**Dataset excerpts**.
··········

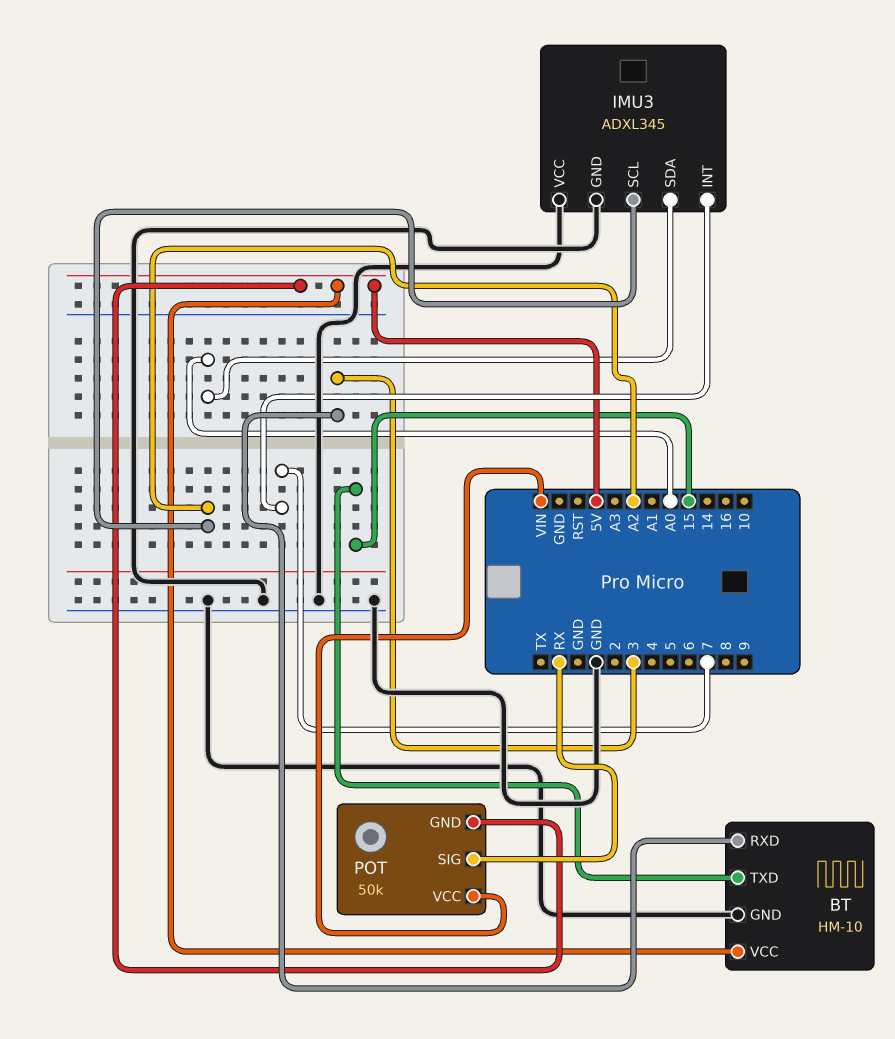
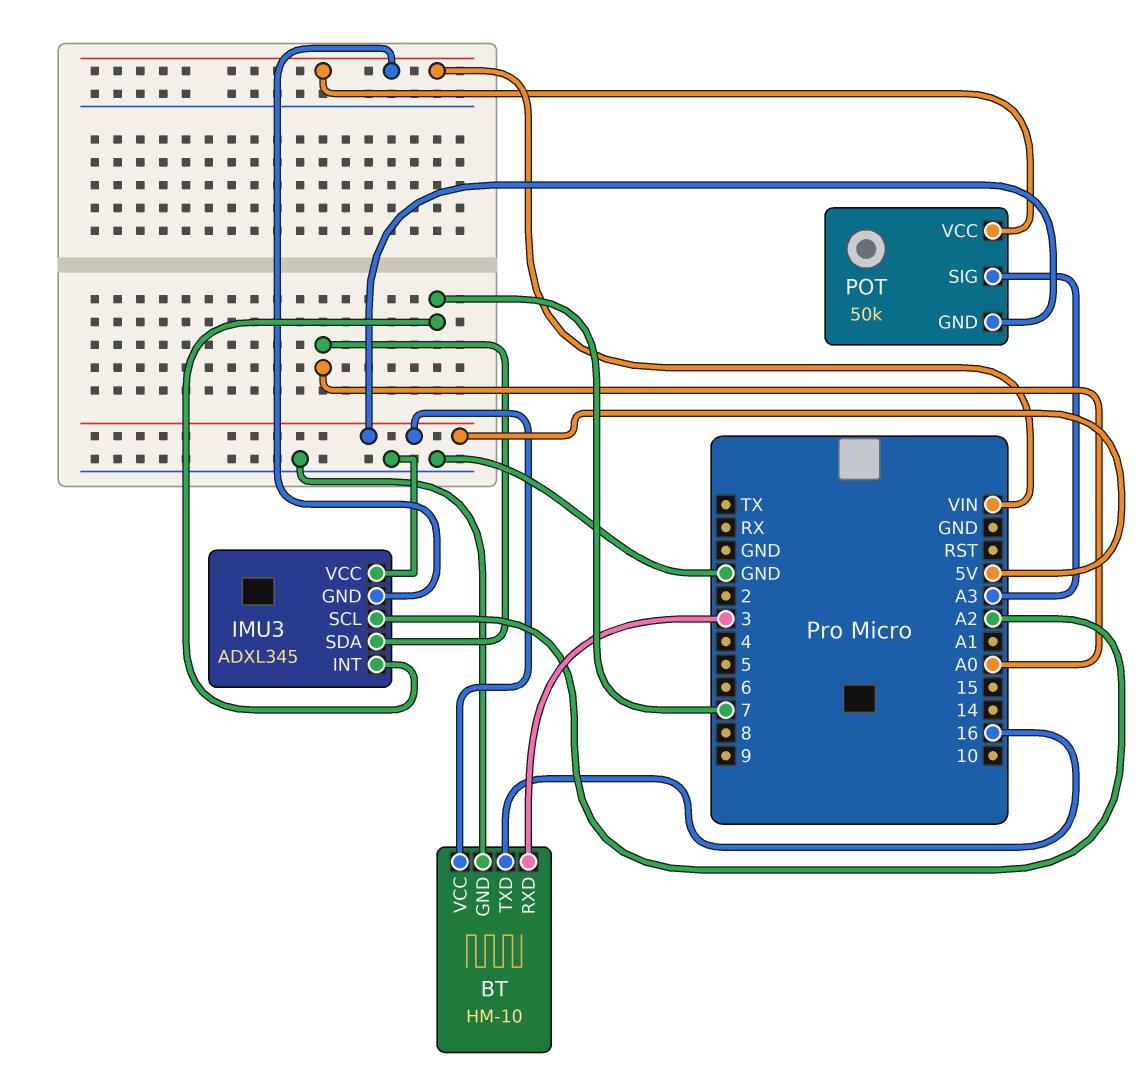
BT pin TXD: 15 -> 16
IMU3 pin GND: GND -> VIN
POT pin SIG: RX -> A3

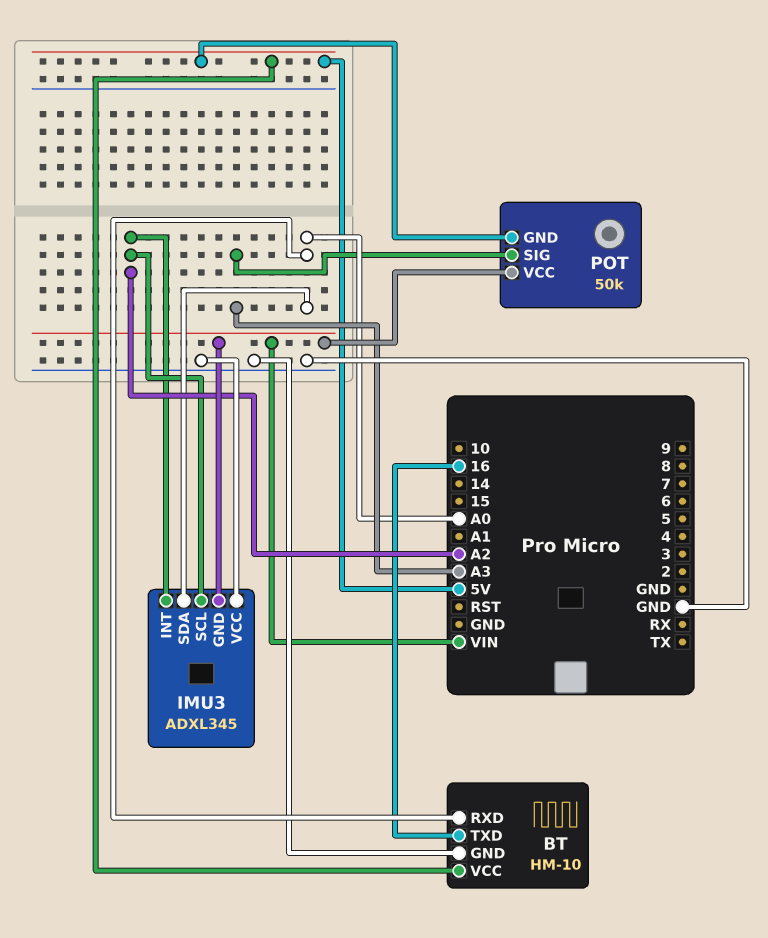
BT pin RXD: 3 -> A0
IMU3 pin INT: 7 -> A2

··········

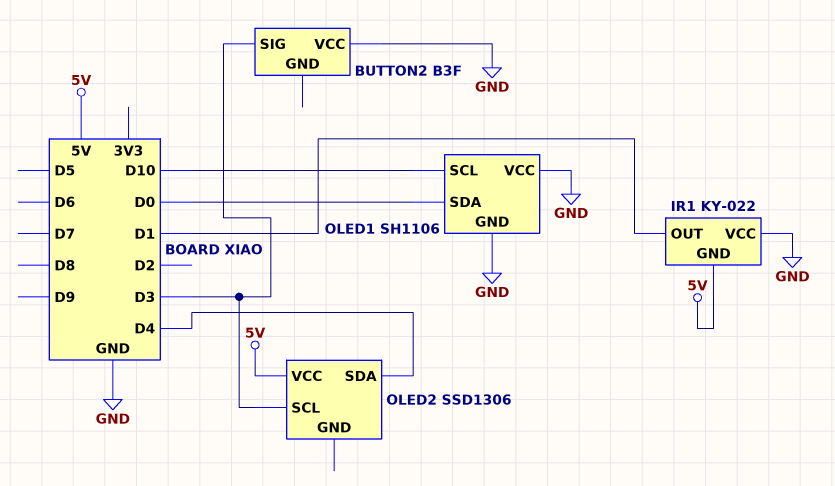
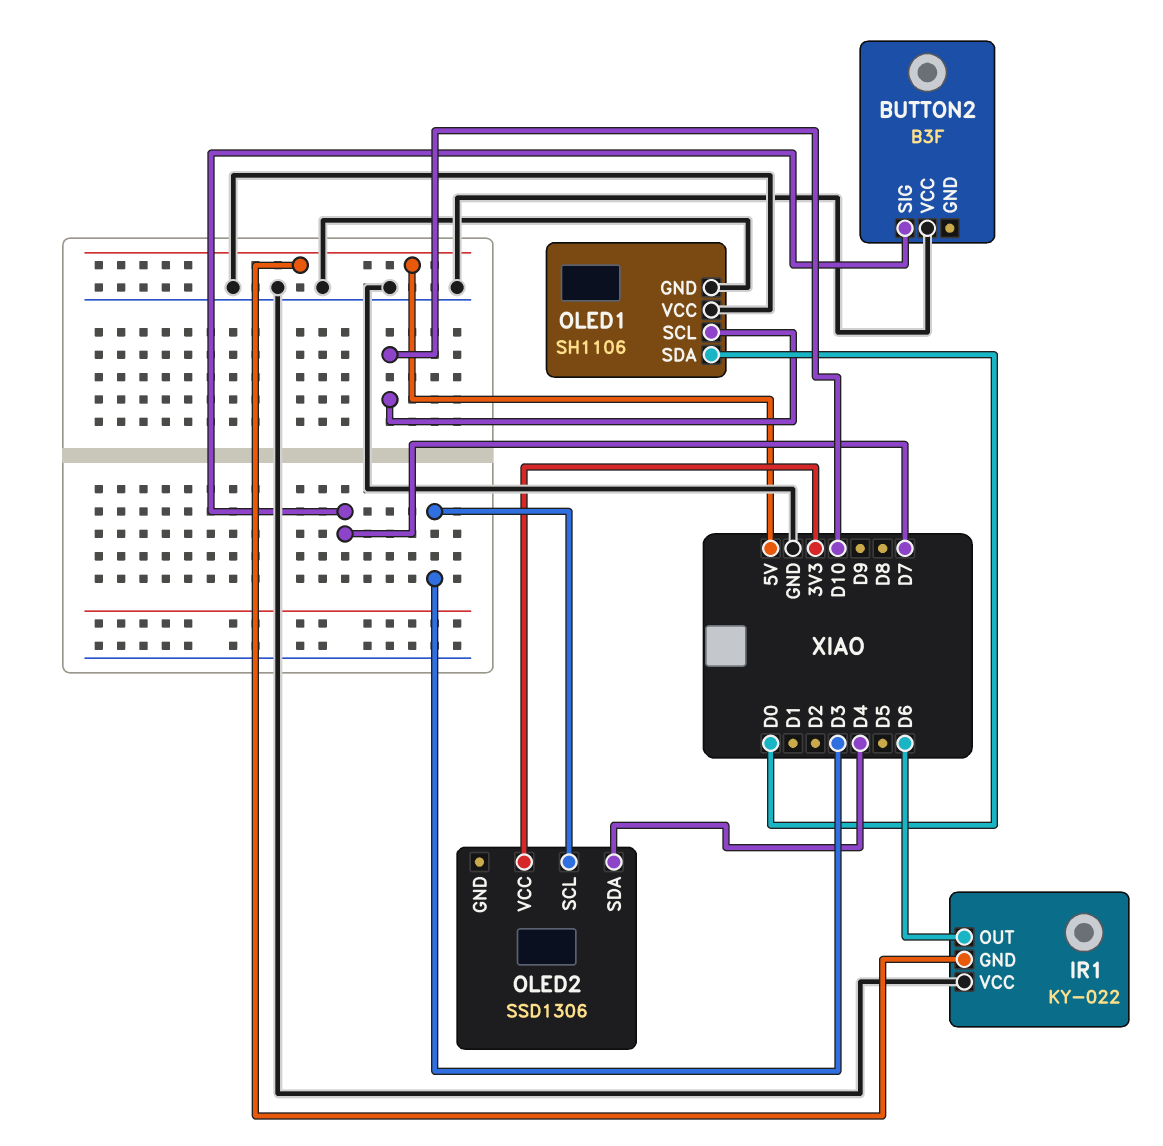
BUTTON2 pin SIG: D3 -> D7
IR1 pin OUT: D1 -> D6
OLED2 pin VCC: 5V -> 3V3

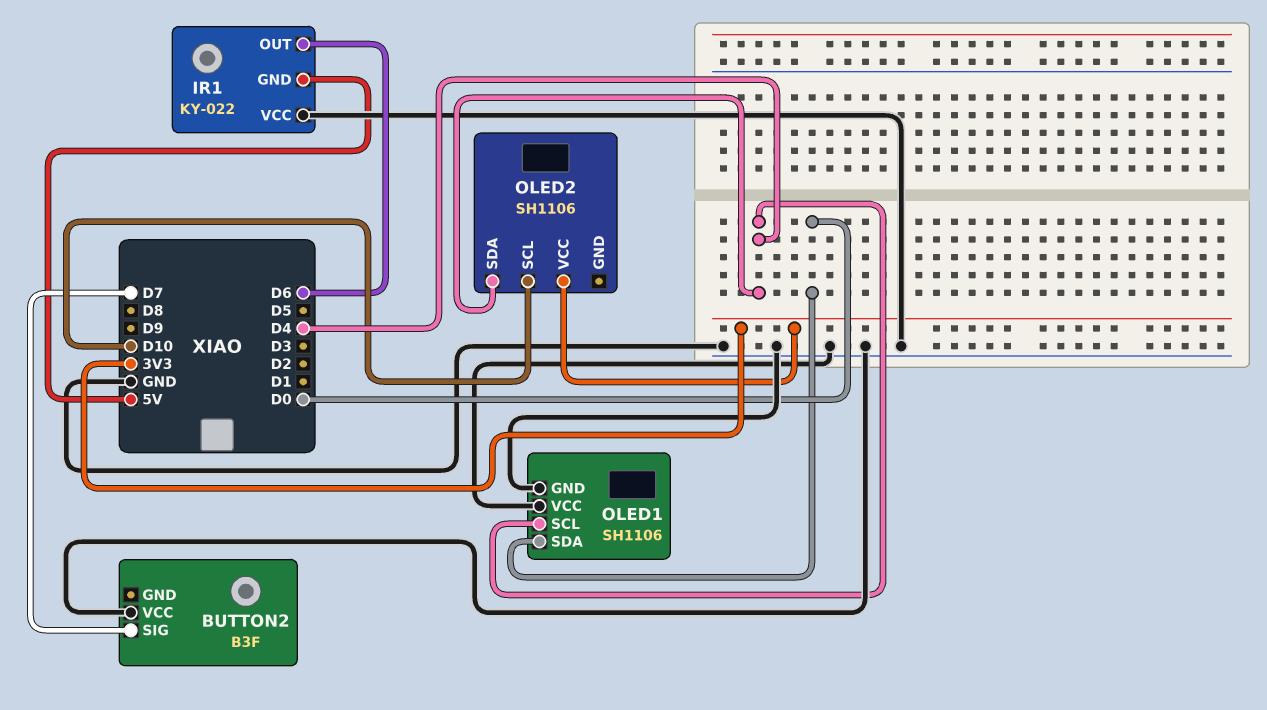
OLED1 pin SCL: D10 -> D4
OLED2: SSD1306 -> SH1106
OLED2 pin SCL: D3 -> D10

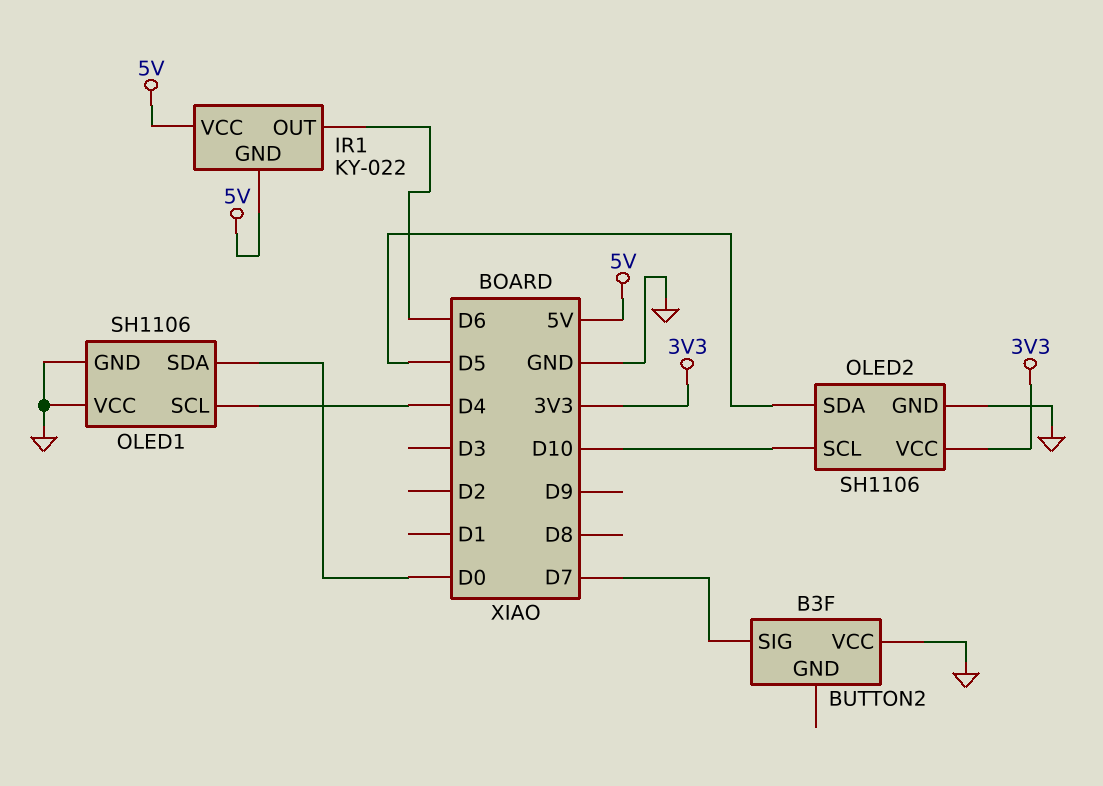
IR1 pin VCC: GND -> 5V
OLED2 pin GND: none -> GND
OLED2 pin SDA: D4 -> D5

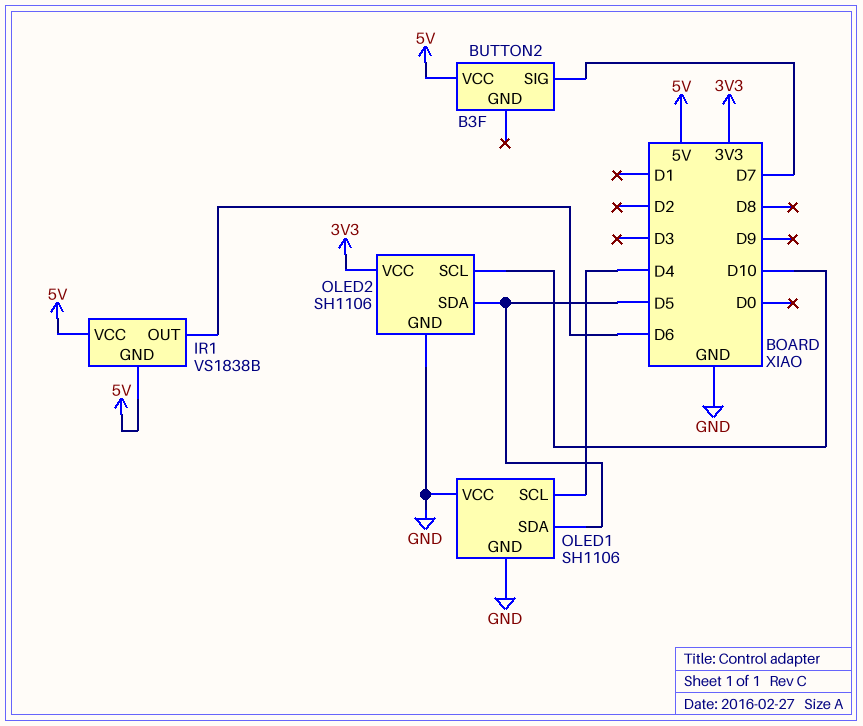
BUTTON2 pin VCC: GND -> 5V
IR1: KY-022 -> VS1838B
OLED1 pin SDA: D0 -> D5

··········

**Task requirements**. Write back word for word every line in the entries above from the one with "OLED2 pin GND: none -> GND" to the one with "OLED1 pin SDA: D0 -> D5", ends included, and none of the pictures.

**Finished task**.
OLED2 pin GND: none -> GND
OLED2 pin SDA: D4 -> D5

BUTTON2 pin VCC: GND -> 5V
IR1: KY-022 -> VS1838B
OLED1 pin SDA: D0 -> D5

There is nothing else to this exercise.